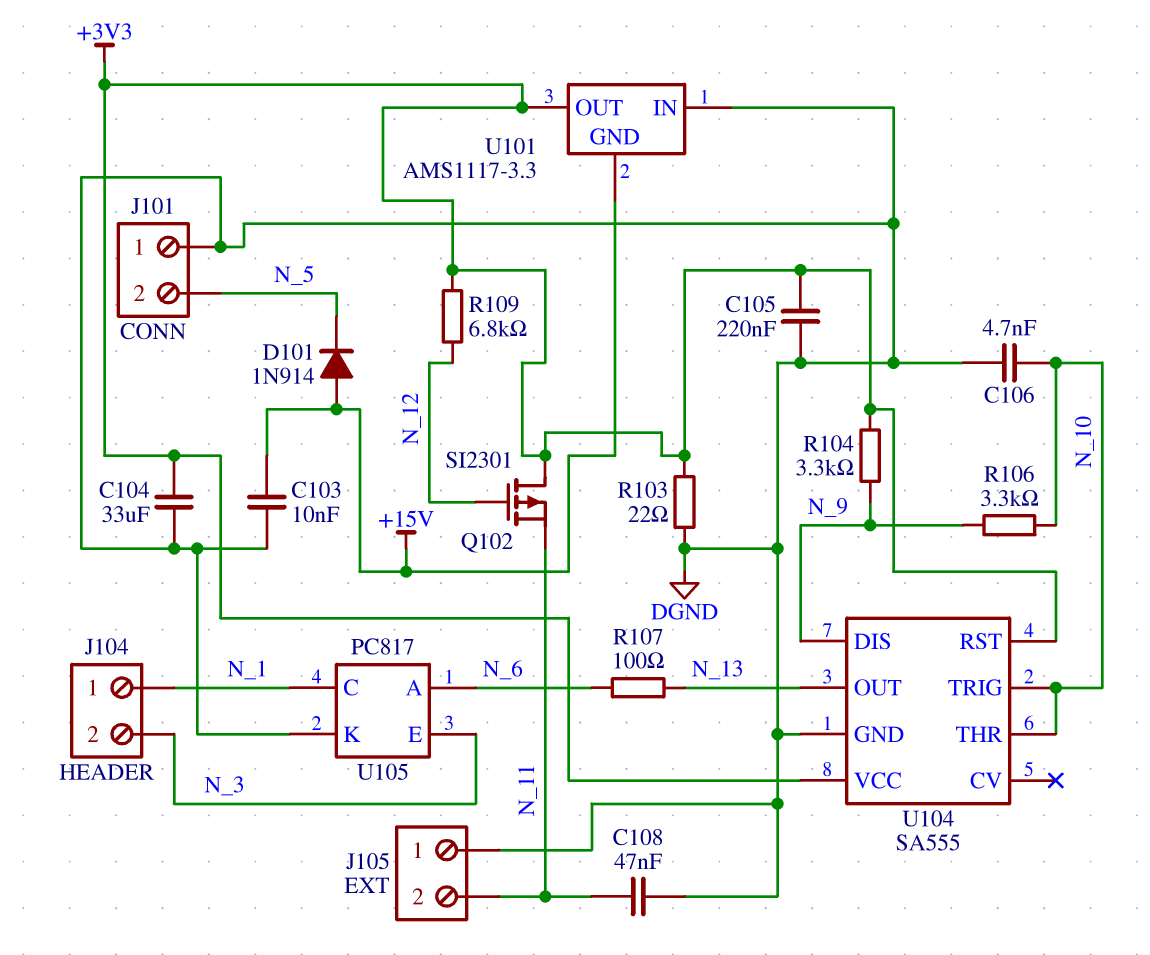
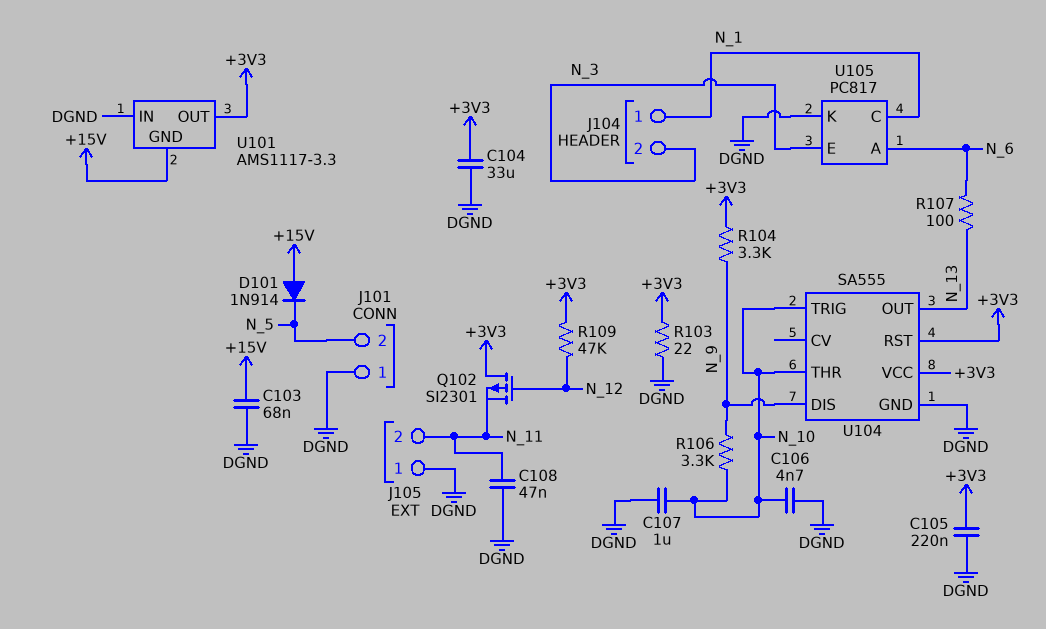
C103: 10nF (+15V, DGND) -> 68nF (+15V, DGND)
C107: none -> 1uF (DGND, N_10)
R109: 6.8k (+3V3, N_12) -> 47k (+3V3, N_12)

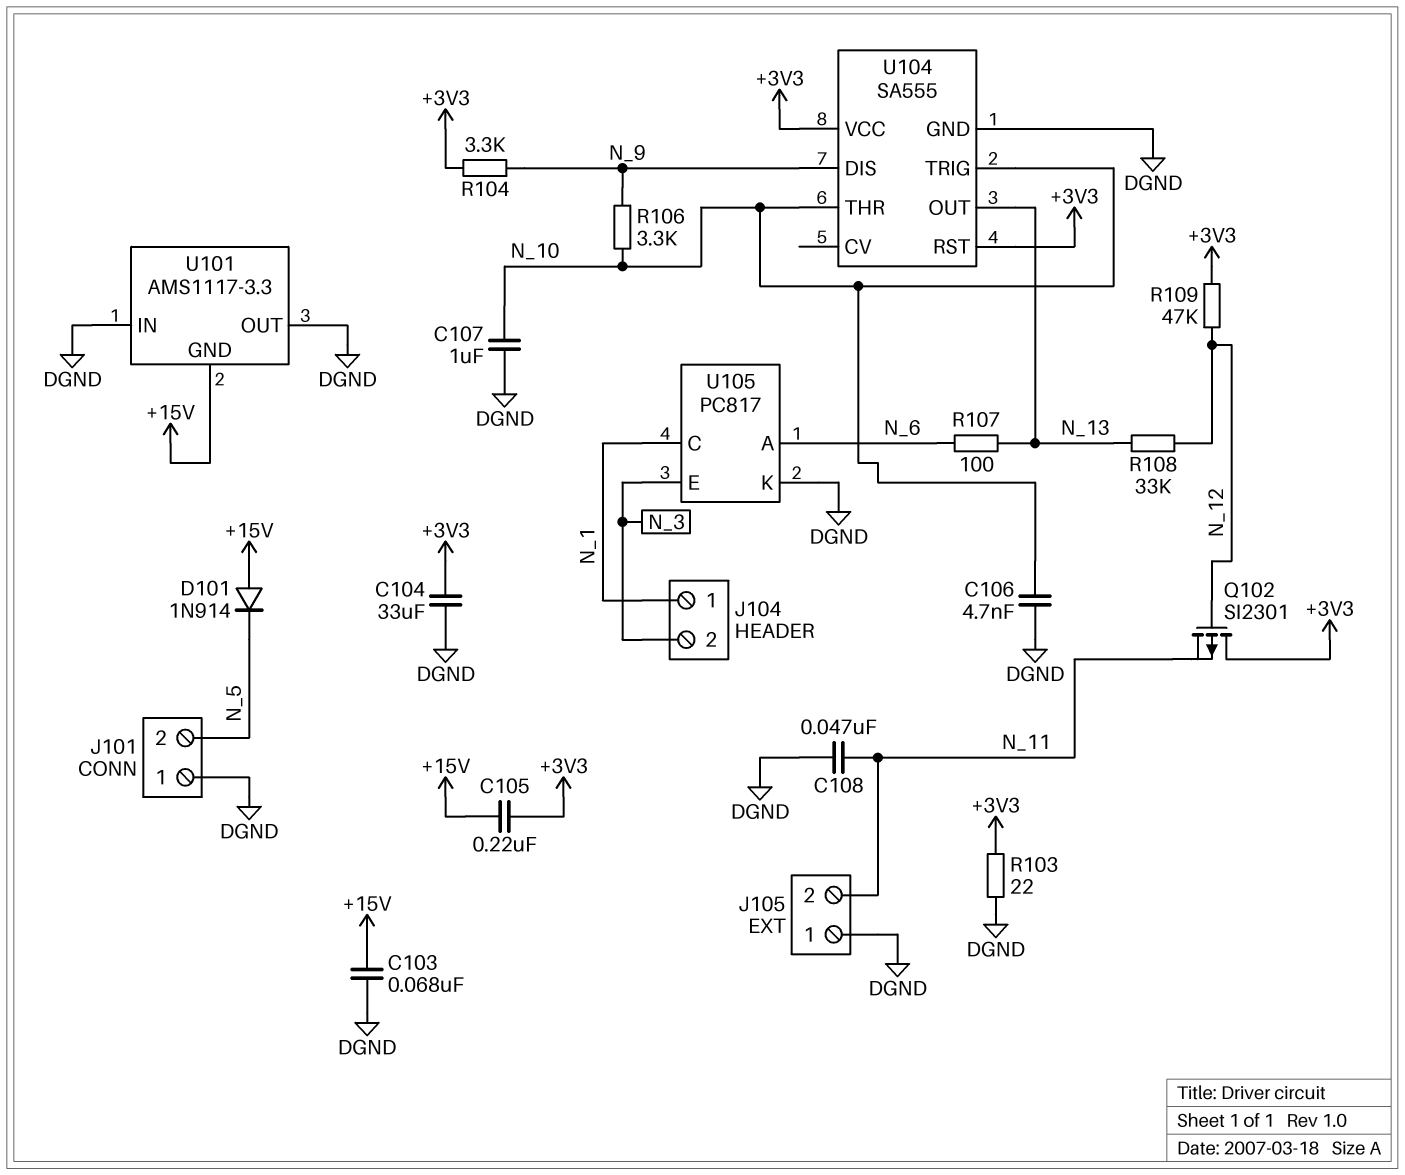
C105: 220nF (+3V3, DGND) -> 220nF (+3V3, +15V)
R108: none -> 33k (N_12, N_13)
U101 pin OUT: +3V3 -> DGND

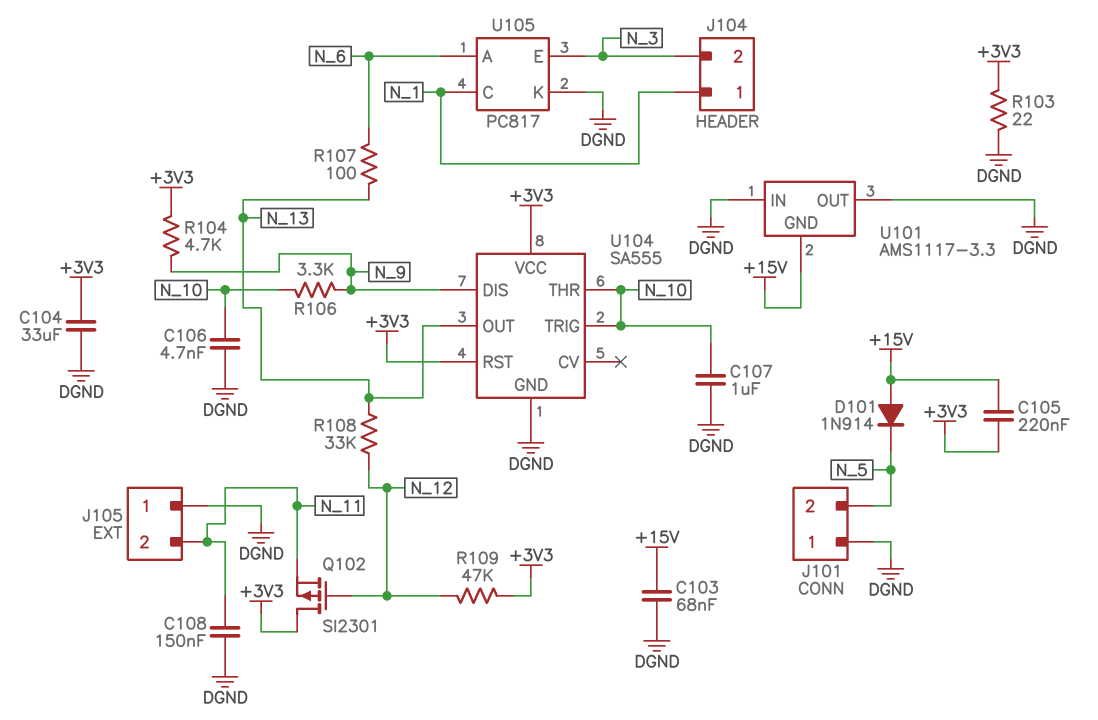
C108: 47nF (DGND, N_11) -> 150nF (DGND, N_11)
R104: 3.3k (+3V3, N_9) -> 4.7k (+3V3, N_9)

══════════

### Exercise prompt
Above are the entries; write them out again exactly, omitting the pictures.

### Response to this task
C103: 10nF (+15V, DGND) -> 68nF (+15V, DGND)
C107: none -> 1uF (DGND, N_10)
R109: 6.8k (+3V3, N_12) -> 47k (+3V3, N_12)

C105: 220nF (+3V3, DGND) -> 220nF (+3V3, +15V)
R108: none -> 33k (N_12, N_13)
U101 pin OUT: +3V3 -> DGND

C108: 47nF (DGND, N_11) -> 150nF (DGND, N_11)
R104: 3.3k (+3V3, N_9) -> 4.7k (+3V3, N_9)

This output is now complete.